• _Task description_:
Give the data back exactly. Leave out any images.
☆ ☆ ☆ ☆
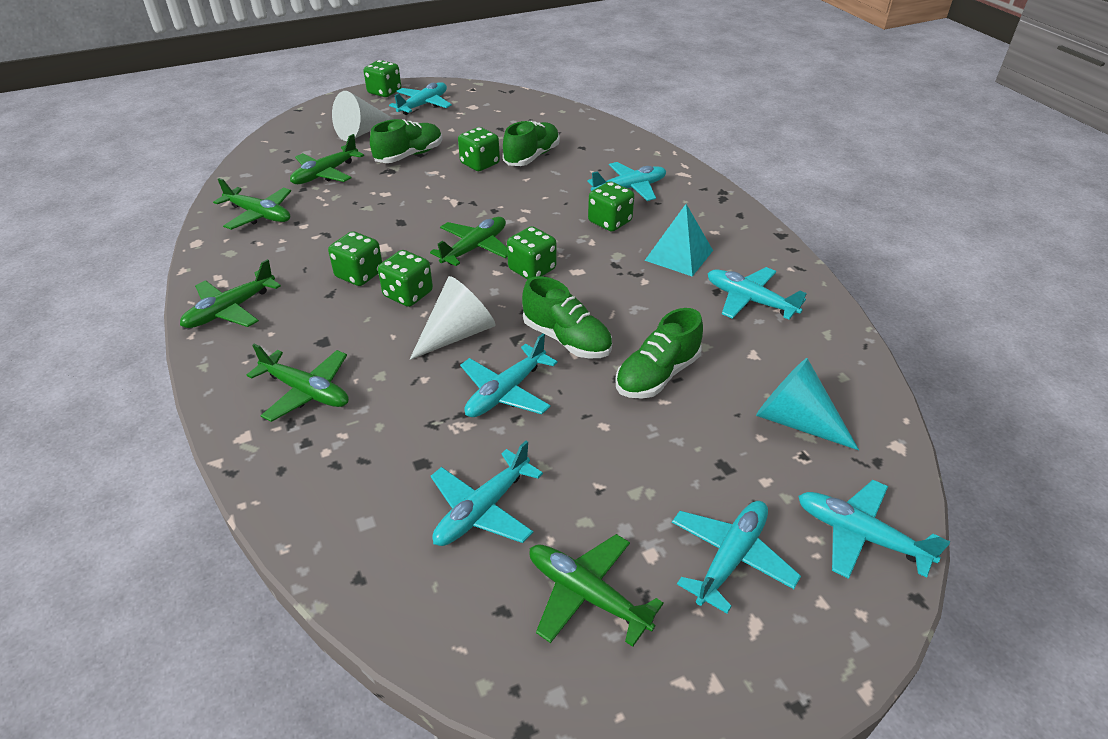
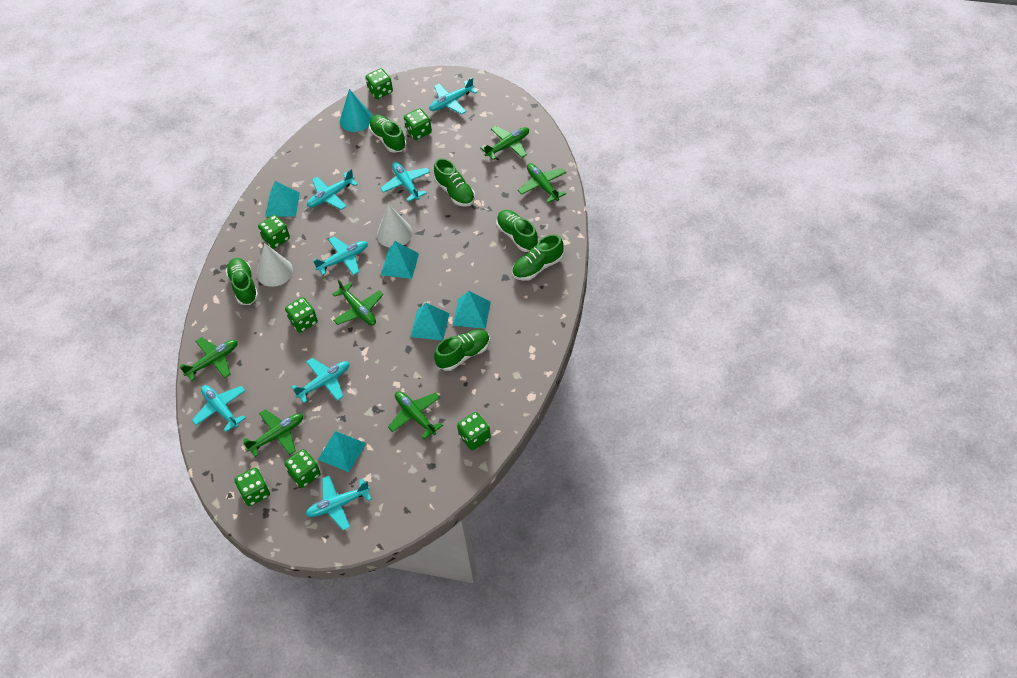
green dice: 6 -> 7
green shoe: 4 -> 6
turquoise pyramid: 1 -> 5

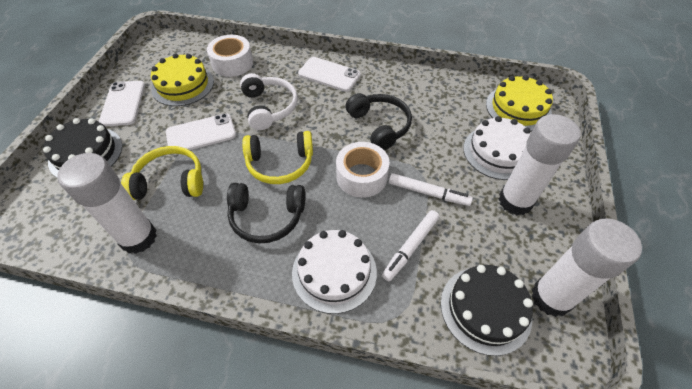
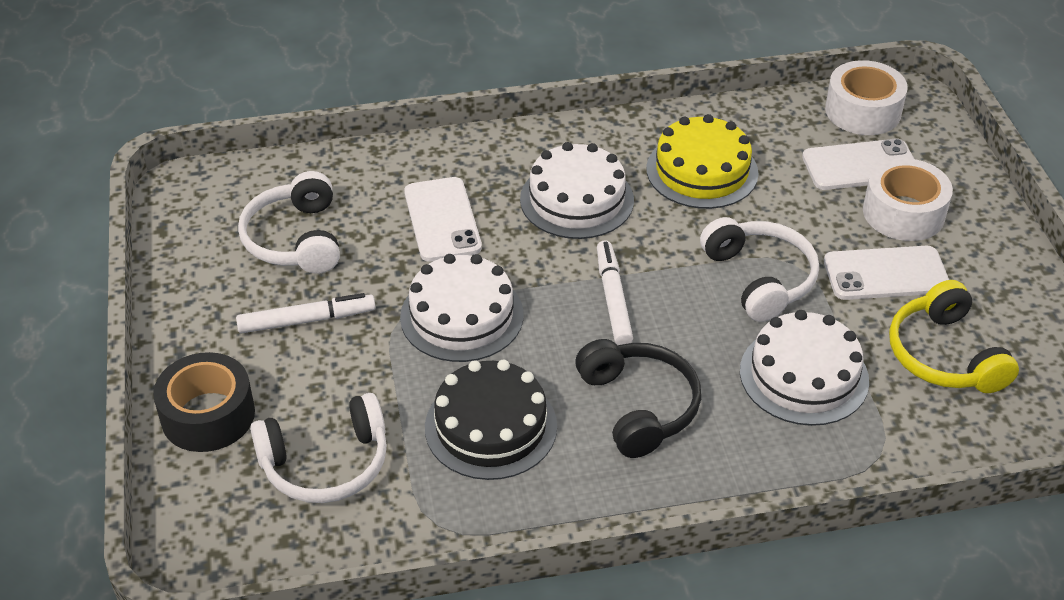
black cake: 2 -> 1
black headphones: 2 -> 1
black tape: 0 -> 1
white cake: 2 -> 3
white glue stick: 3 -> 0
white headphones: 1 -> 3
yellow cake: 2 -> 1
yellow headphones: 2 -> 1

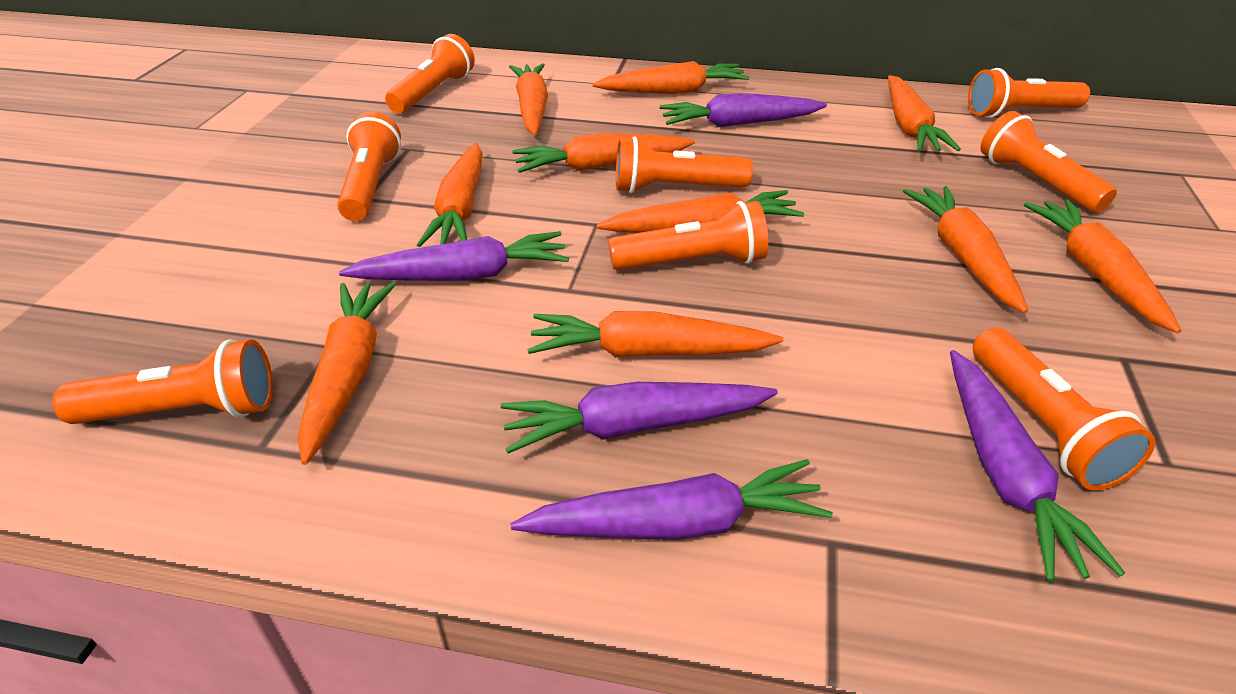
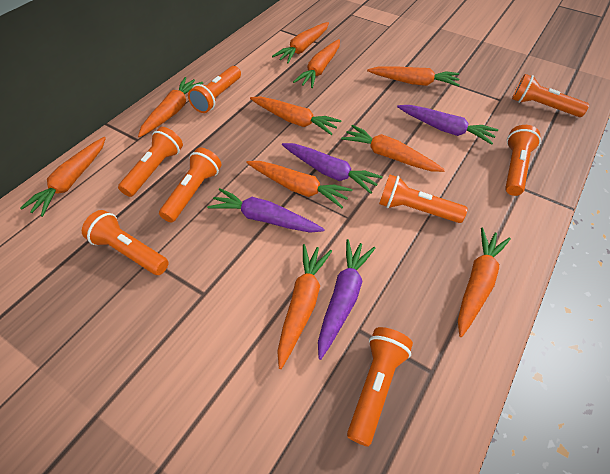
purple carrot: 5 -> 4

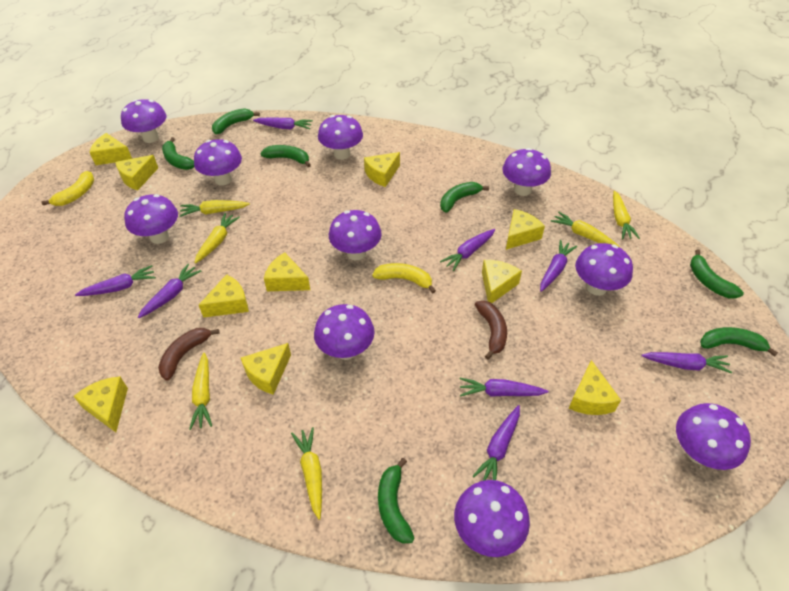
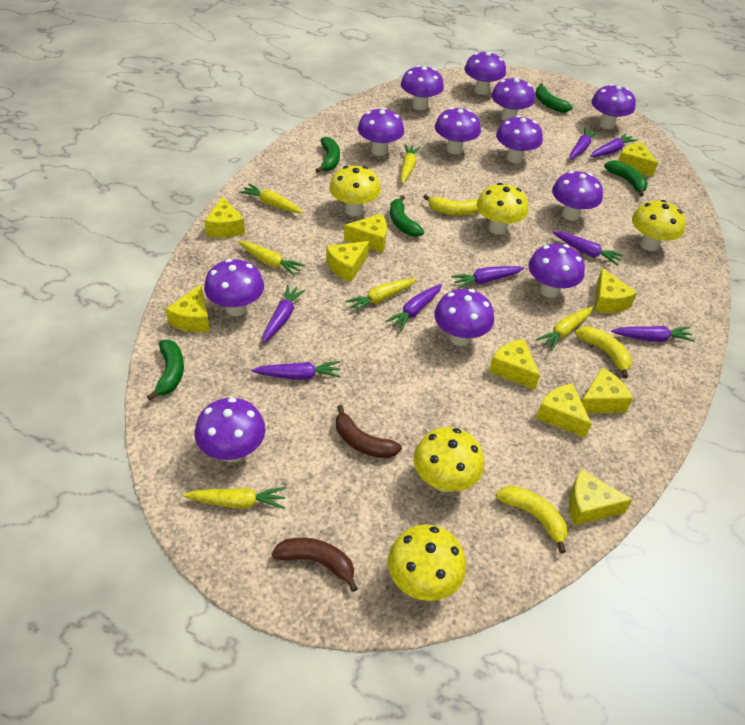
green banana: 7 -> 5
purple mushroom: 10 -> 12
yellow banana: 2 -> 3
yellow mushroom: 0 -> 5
☆ ☆ ☆ ☆
• _Your response_:
green dice: 6 -> 7
green shoe: 4 -> 6
turquoise pyramid: 1 -> 5

black cake: 2 -> 1
black headphones: 2 -> 1
black tape: 0 -> 1
white cake: 2 -> 3
white glue stick: 3 -> 0
white headphones: 1 -> 3
yellow cake: 2 -> 1
yellow headphones: 2 -> 1

purple carrot: 5 -> 4

green banana: 7 -> 5
purple mushroom: 10 -> 12
yellow banana: 2 -> 3
yellow mushroom: 0 -> 5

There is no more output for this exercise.